INSTRUCTIONS FOR THE TASK:
The response should repeat word for word every line below from the one with "cyan ellipse: (713, 346)" to the one with "green line: (203, 301) -> (129, 167), moved", inclusive, and nothing else; leave pictures out.

(Source records)
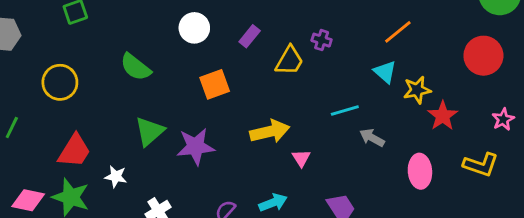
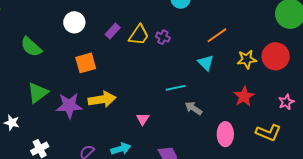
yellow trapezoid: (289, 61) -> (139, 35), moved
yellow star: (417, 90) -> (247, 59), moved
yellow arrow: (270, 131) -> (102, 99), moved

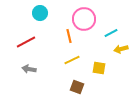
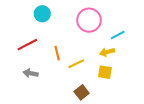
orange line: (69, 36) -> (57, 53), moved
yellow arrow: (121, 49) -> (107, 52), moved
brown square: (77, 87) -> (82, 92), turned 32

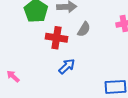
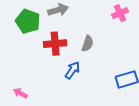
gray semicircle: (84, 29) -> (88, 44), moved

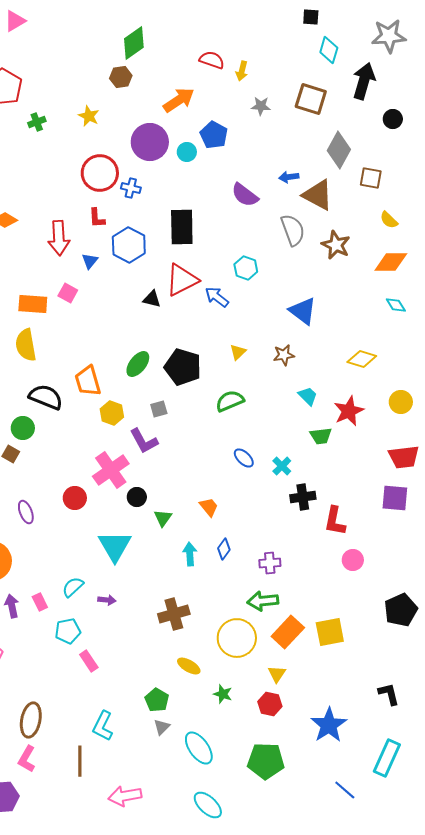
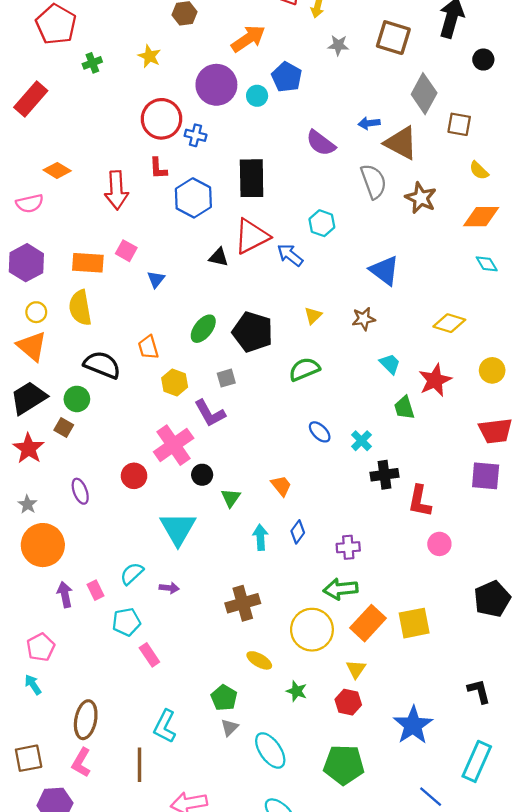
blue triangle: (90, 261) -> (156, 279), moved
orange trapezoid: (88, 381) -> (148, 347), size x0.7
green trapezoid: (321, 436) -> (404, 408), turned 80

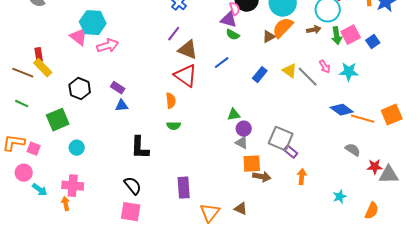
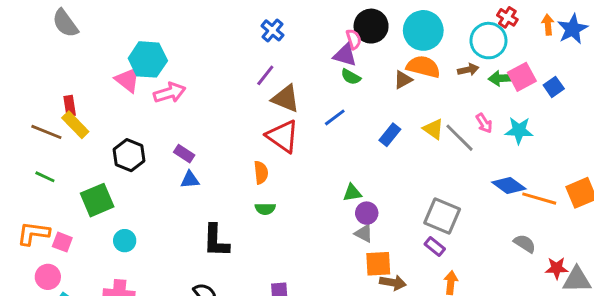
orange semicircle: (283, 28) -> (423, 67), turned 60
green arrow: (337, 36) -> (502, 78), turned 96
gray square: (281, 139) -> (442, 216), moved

---

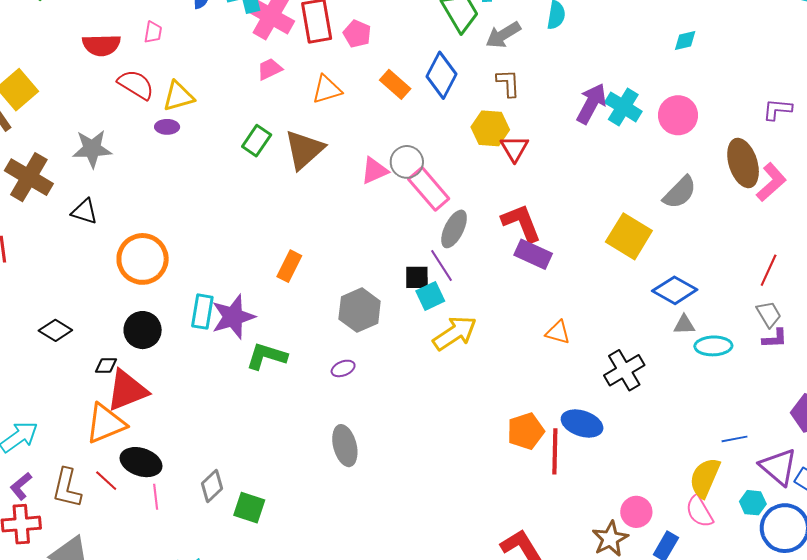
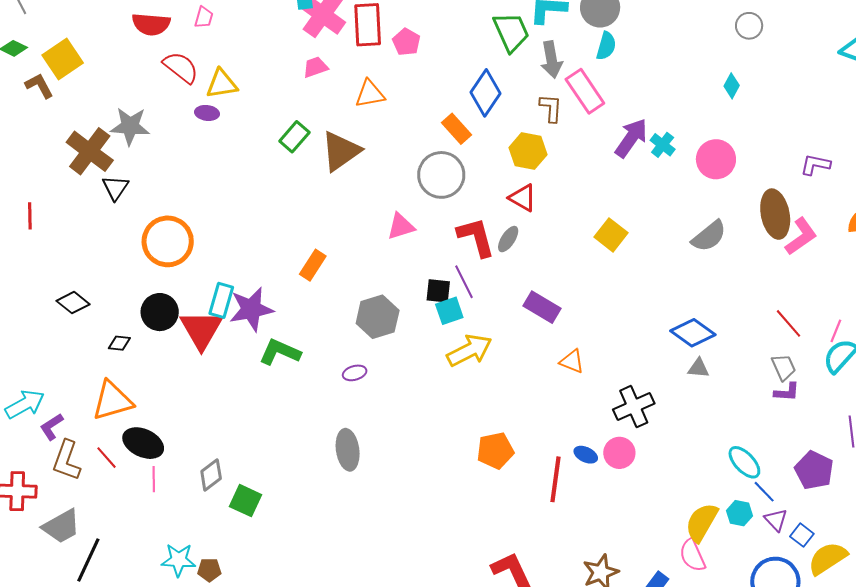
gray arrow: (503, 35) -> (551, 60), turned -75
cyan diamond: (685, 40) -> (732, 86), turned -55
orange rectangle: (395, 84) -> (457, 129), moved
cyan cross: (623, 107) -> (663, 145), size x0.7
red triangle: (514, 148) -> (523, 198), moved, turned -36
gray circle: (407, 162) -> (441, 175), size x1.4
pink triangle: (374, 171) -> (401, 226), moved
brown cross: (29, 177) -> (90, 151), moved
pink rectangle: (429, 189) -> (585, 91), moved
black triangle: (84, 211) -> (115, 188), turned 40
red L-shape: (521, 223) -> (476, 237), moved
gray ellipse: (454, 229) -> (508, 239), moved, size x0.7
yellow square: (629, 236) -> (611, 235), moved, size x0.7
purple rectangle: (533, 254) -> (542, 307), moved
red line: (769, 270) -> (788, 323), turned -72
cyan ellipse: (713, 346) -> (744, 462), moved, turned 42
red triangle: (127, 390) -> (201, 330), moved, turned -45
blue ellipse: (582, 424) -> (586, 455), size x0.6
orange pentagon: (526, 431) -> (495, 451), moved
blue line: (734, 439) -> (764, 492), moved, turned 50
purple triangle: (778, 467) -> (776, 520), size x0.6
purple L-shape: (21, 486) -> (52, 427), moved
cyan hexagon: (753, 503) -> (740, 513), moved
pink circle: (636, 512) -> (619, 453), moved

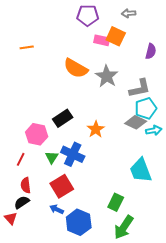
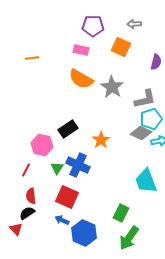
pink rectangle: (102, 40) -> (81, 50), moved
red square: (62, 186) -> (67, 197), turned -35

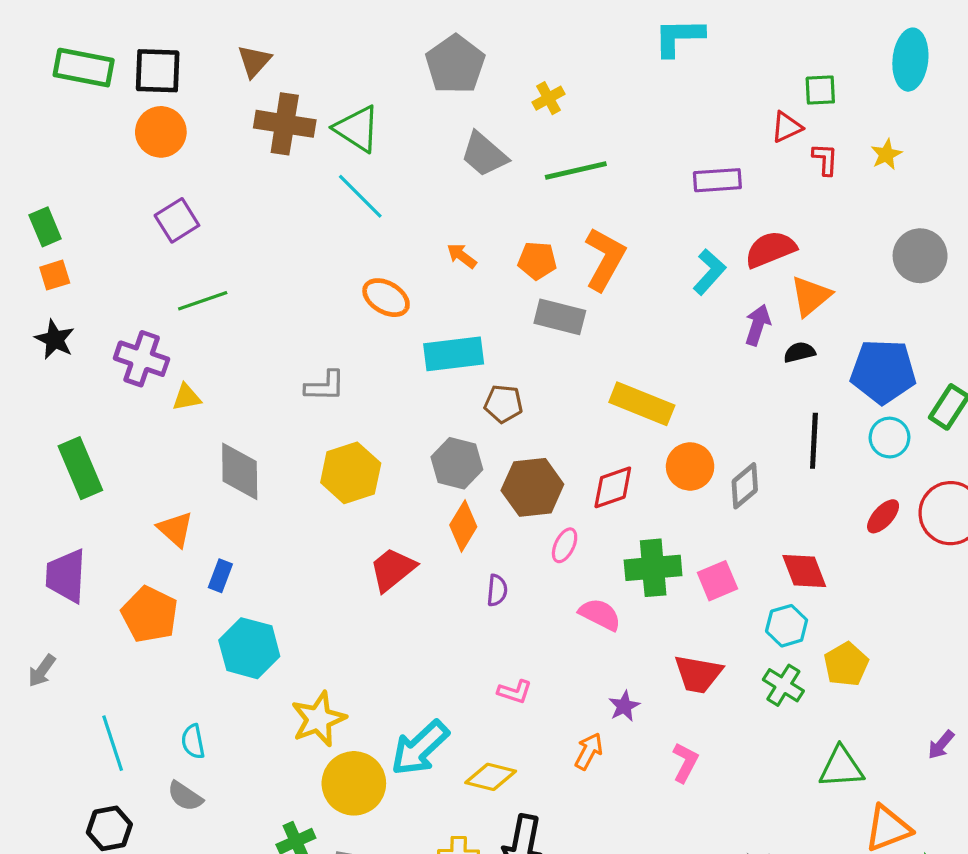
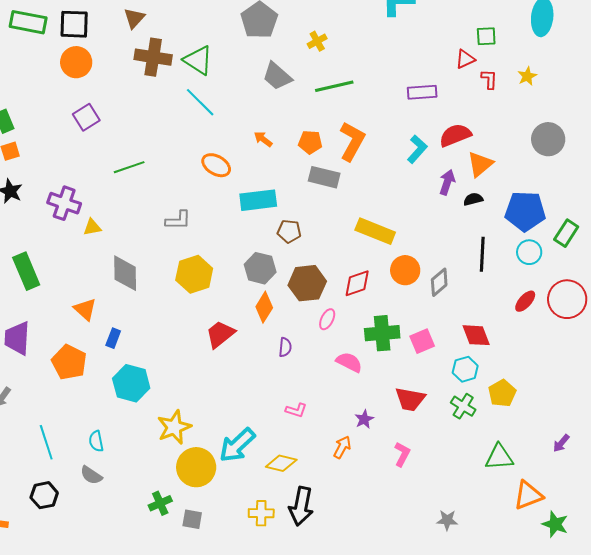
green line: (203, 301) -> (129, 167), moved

YOUR SOLUTION:
cyan ellipse: (713, 346) -> (744, 462), moved, turned 42
red triangle: (127, 390) -> (201, 330), moved, turned -45
blue ellipse: (582, 424) -> (586, 455), size x0.6
orange pentagon: (526, 431) -> (495, 451), moved
blue line: (734, 439) -> (764, 492), moved, turned 50
purple triangle: (778, 467) -> (776, 520), size x0.6
purple L-shape: (21, 486) -> (52, 427), moved
cyan hexagon: (753, 503) -> (740, 513), moved
pink circle: (636, 512) -> (619, 453), moved

pink rectangle: (102, 40) -> (81, 50), moved
red square: (62, 186) -> (67, 197), turned -35

green line: (203, 301) -> (129, 167), moved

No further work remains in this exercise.